- TASK GOAL -
Leaving out pictures, output exactly the lines below from the one that has "POT2 pin SIG: D33 -> VP" through the one that has "RELAY pin IN2: D5 -> D4", and nothing else.

- DATA PROVIDED -
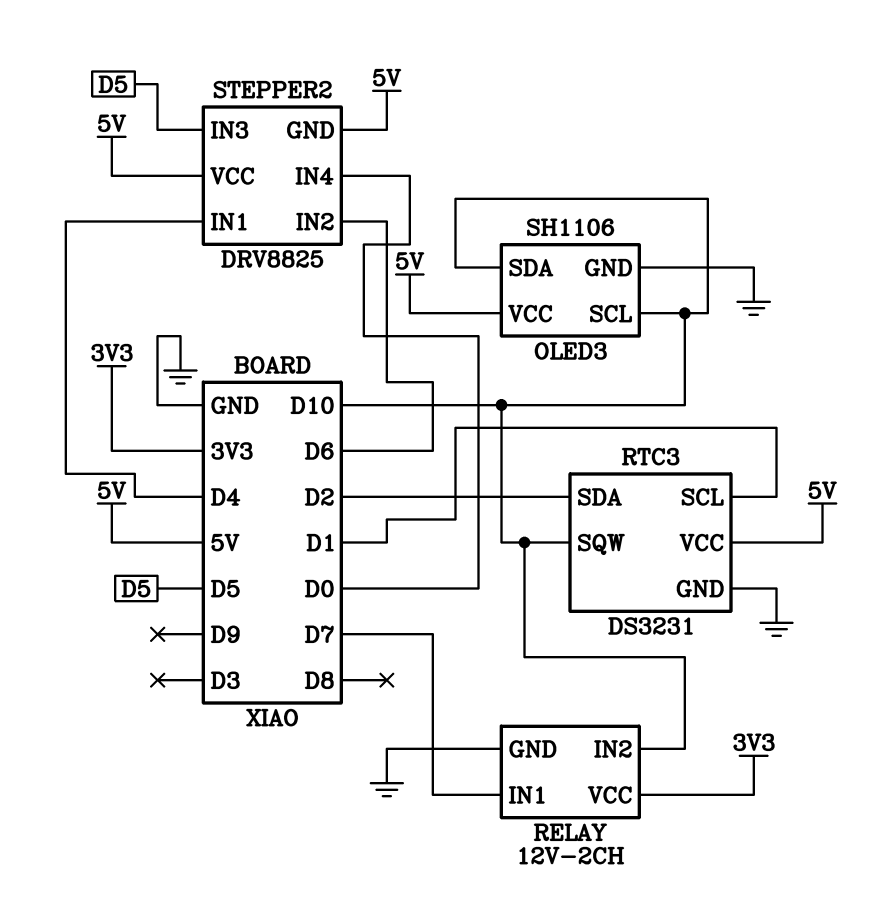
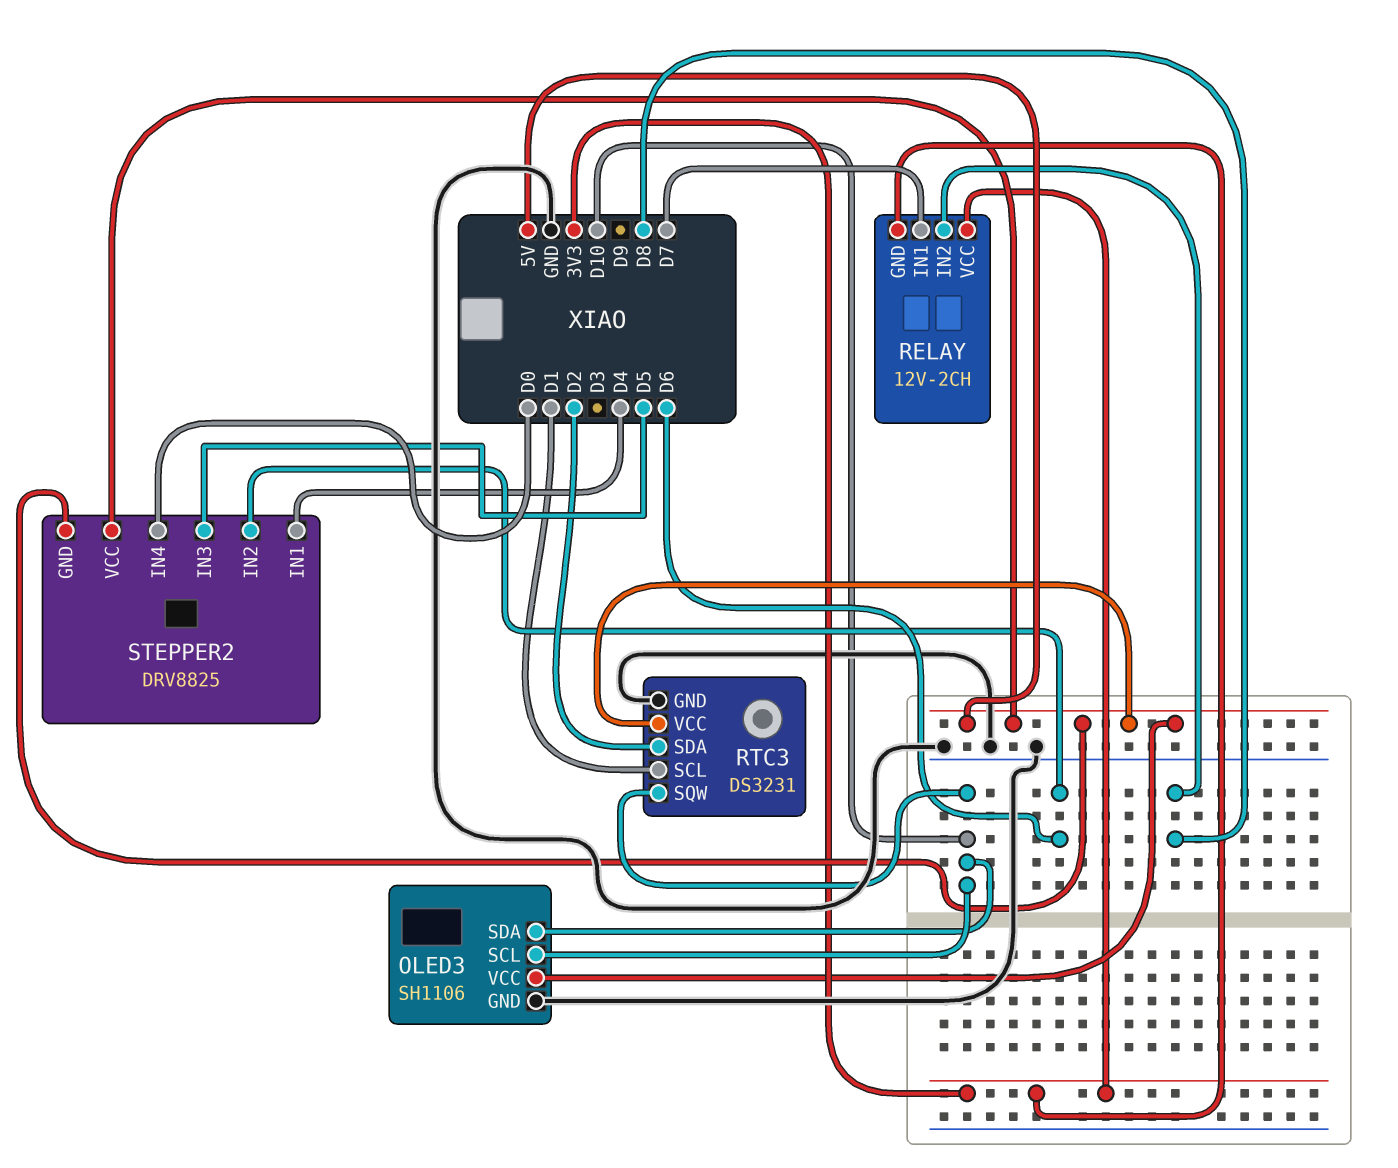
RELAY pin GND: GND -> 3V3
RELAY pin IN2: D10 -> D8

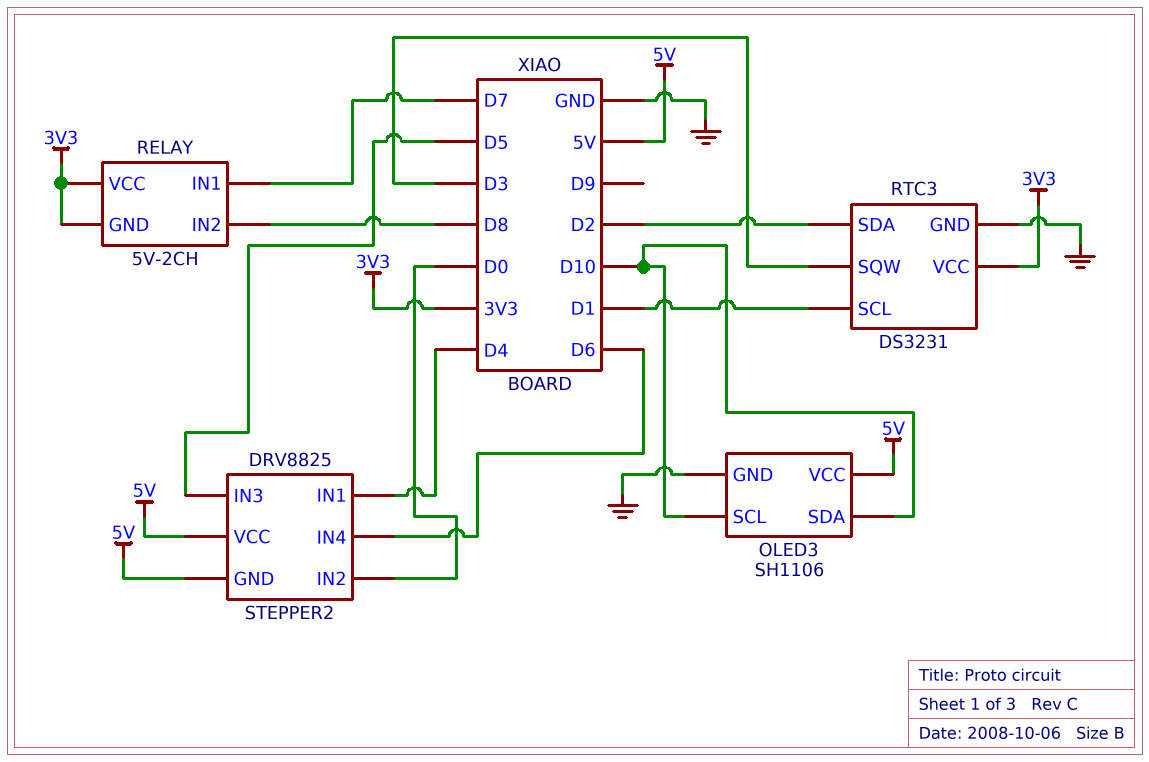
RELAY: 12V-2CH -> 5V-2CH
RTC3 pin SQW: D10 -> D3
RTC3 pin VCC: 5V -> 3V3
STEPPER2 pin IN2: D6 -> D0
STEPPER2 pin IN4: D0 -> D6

--

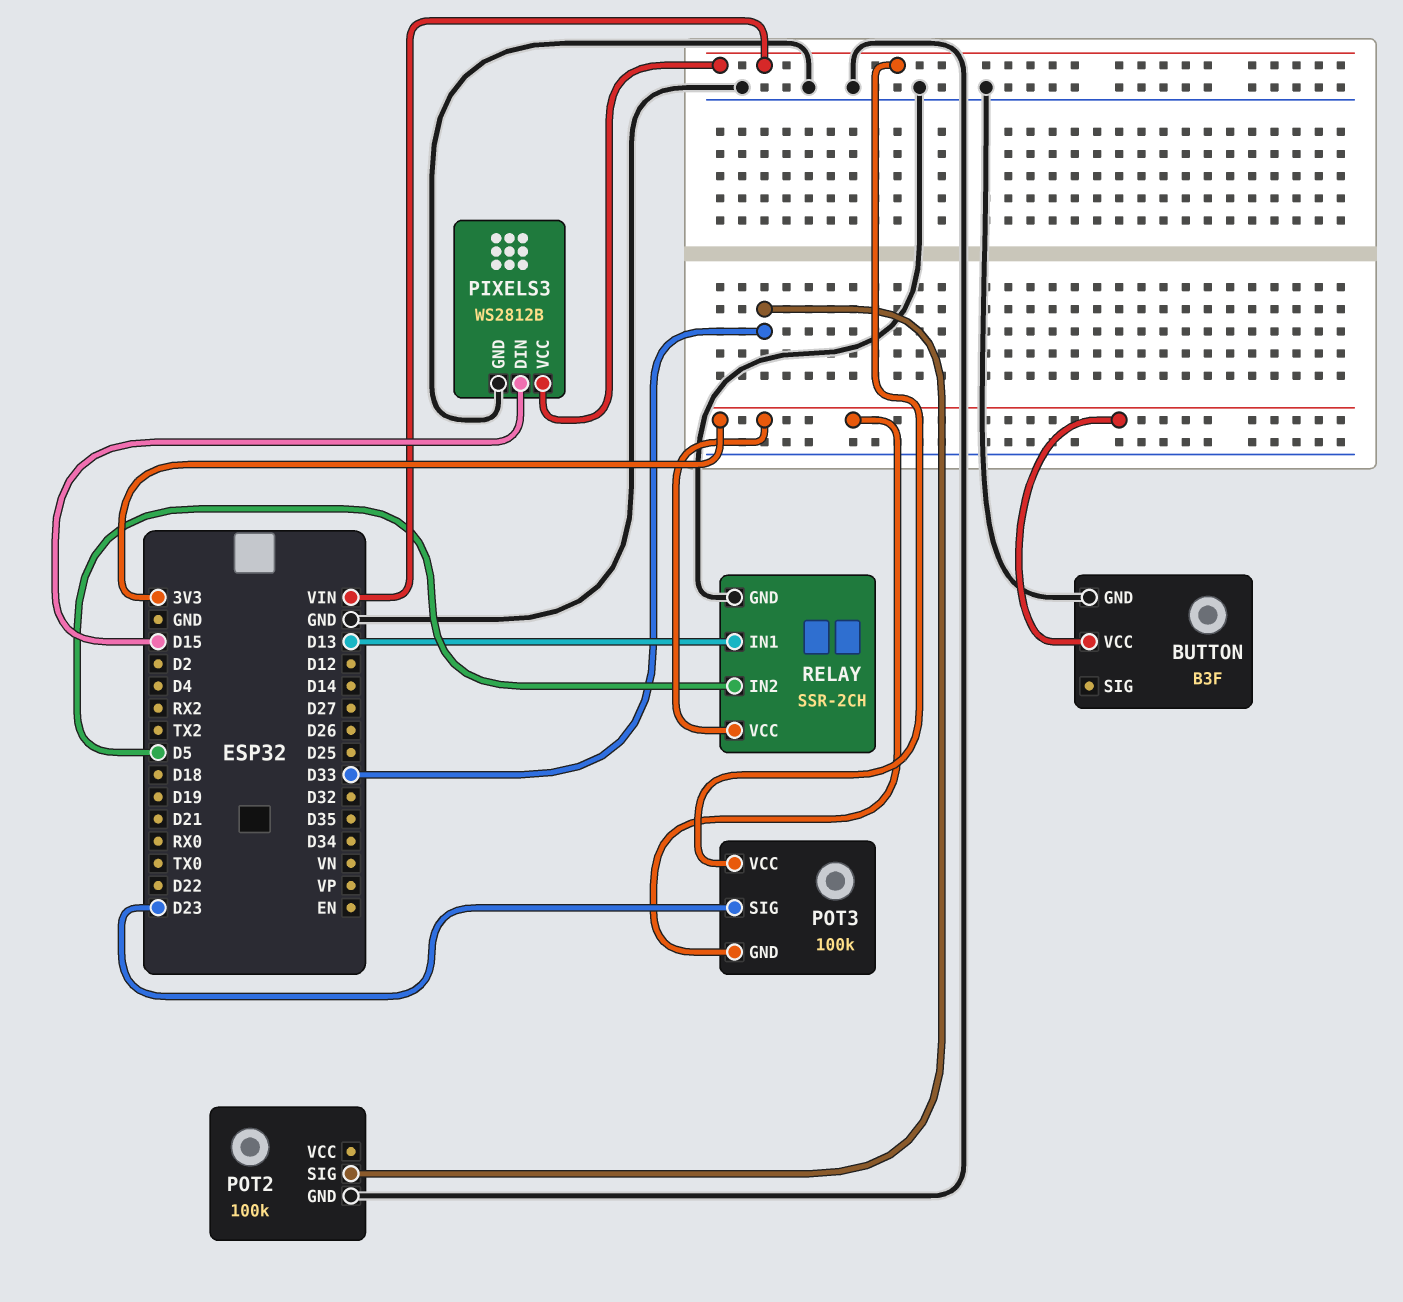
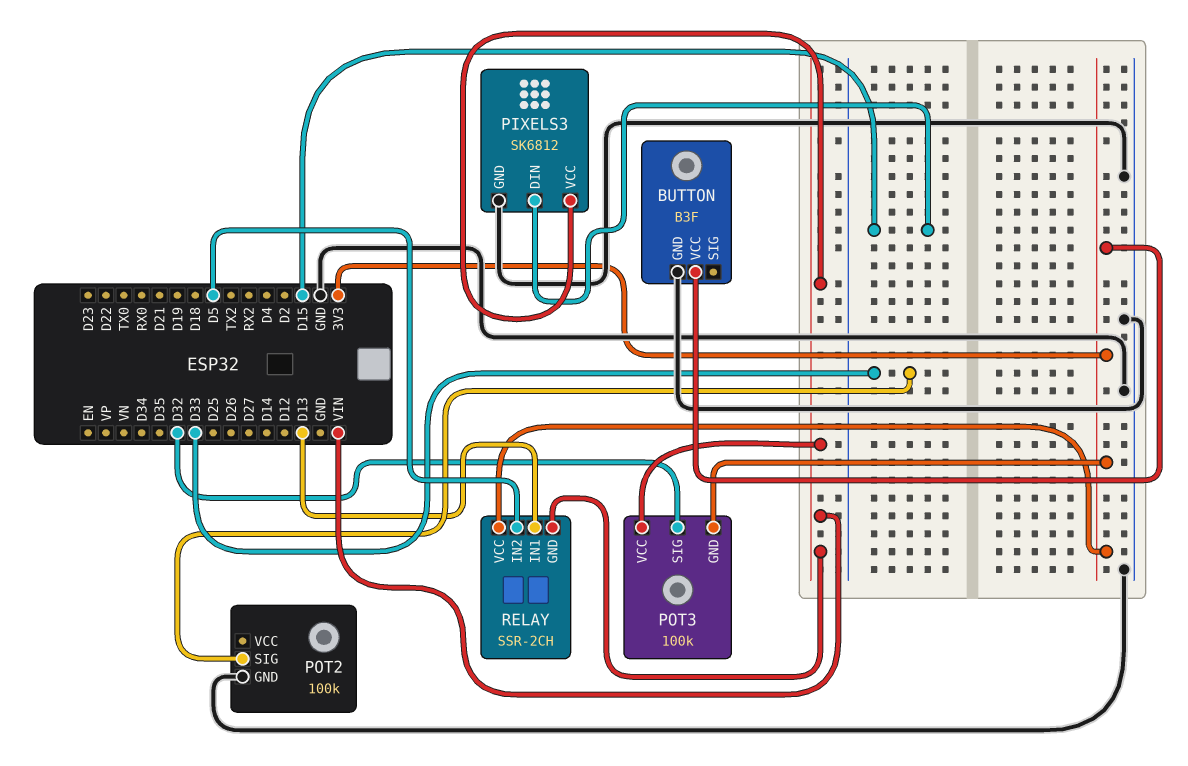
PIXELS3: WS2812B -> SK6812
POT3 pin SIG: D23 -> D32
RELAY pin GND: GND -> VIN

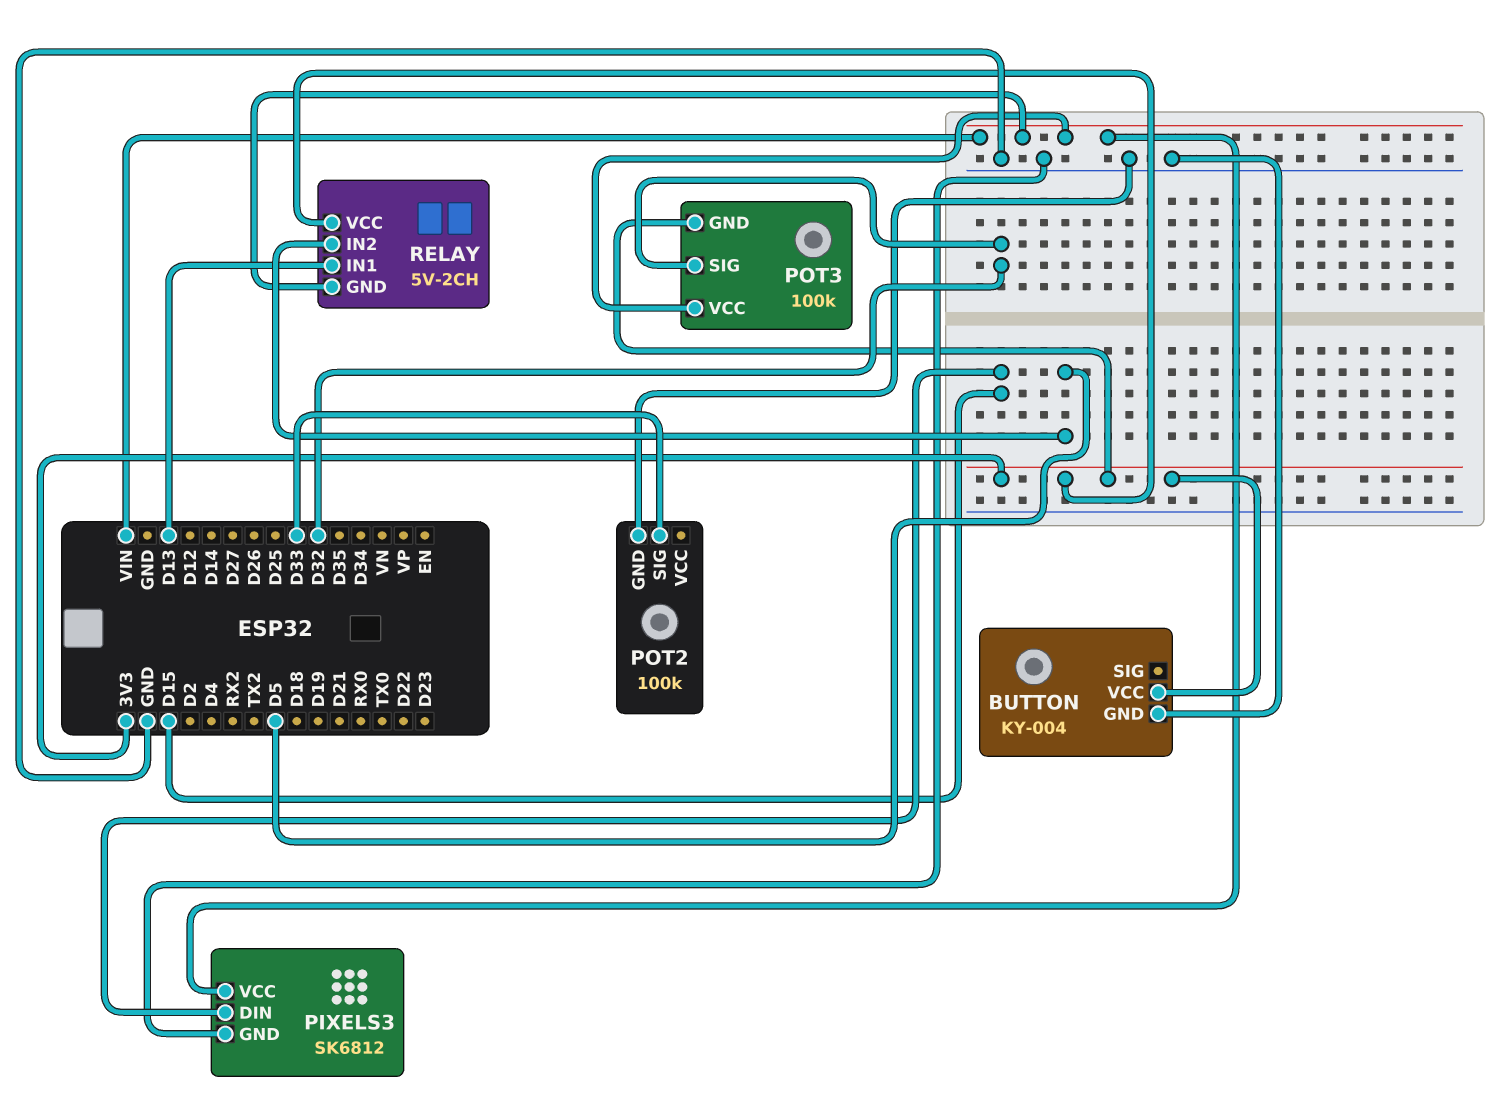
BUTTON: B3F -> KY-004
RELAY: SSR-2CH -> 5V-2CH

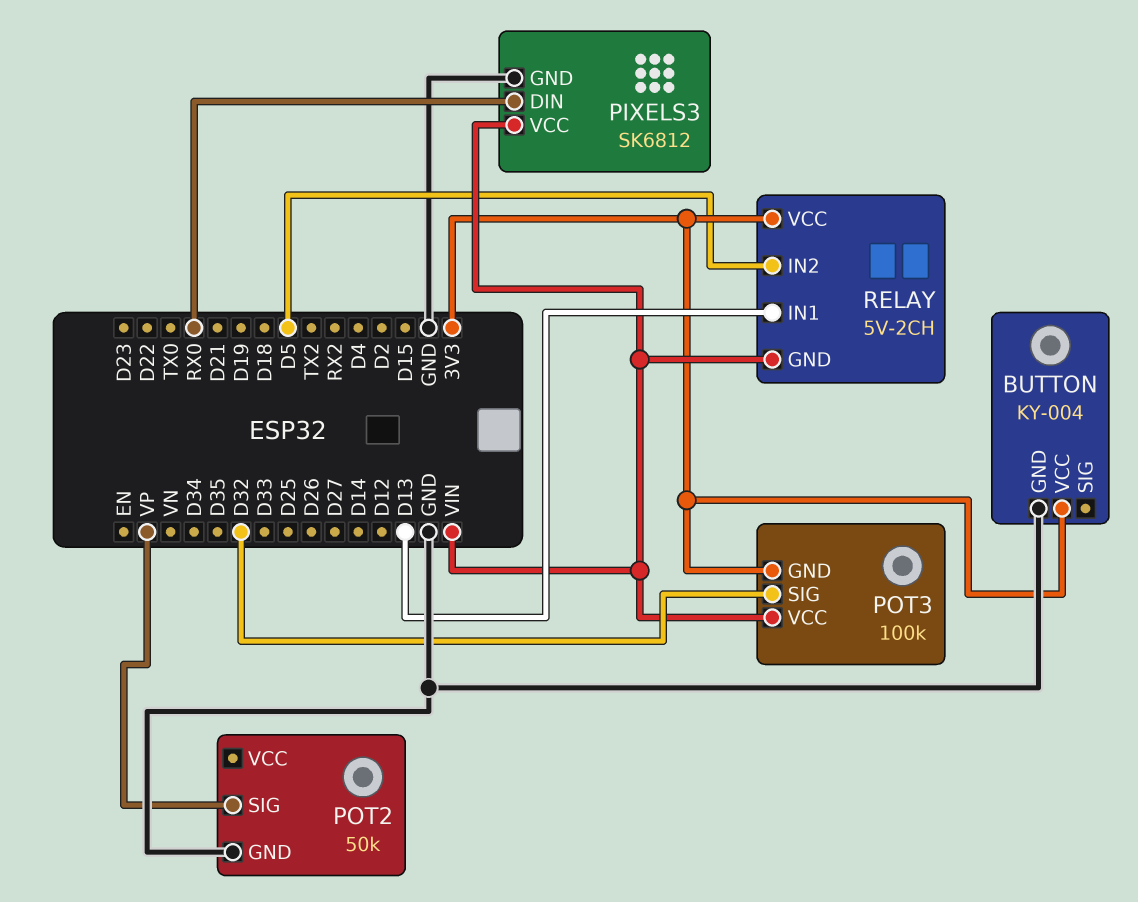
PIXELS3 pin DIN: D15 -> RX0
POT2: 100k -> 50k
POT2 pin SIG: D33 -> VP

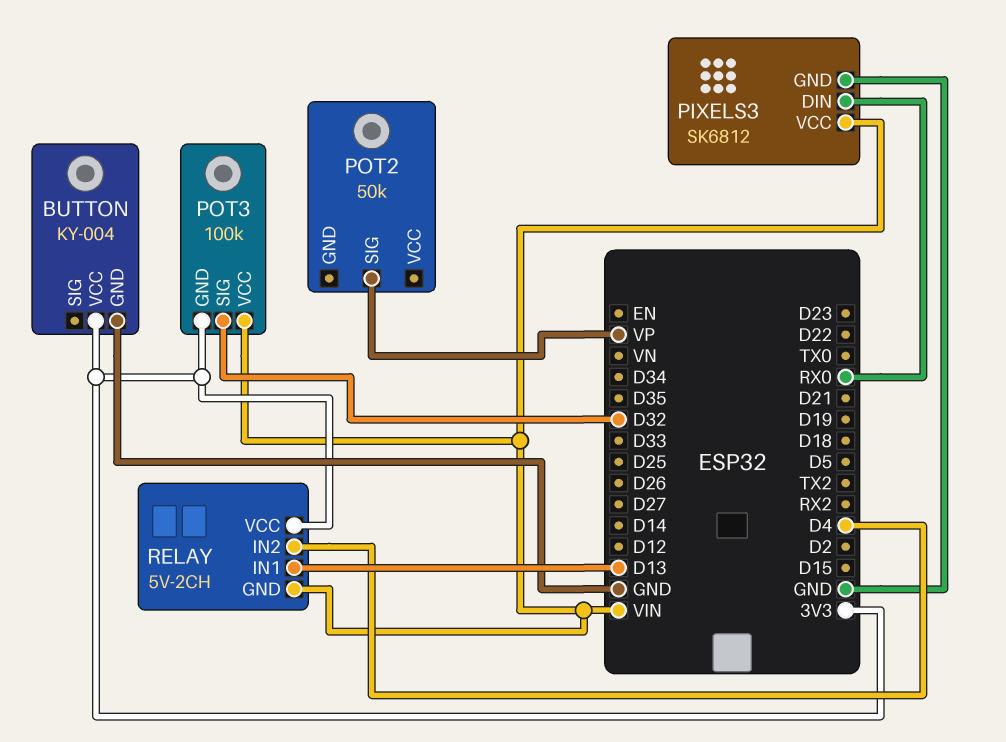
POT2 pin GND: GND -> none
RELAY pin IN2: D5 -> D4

- YOUR SOLUTION -
POT2 pin SIG: D33 -> VP

POT2 pin GND: GND -> none
RELAY pin IN2: D5 -> D4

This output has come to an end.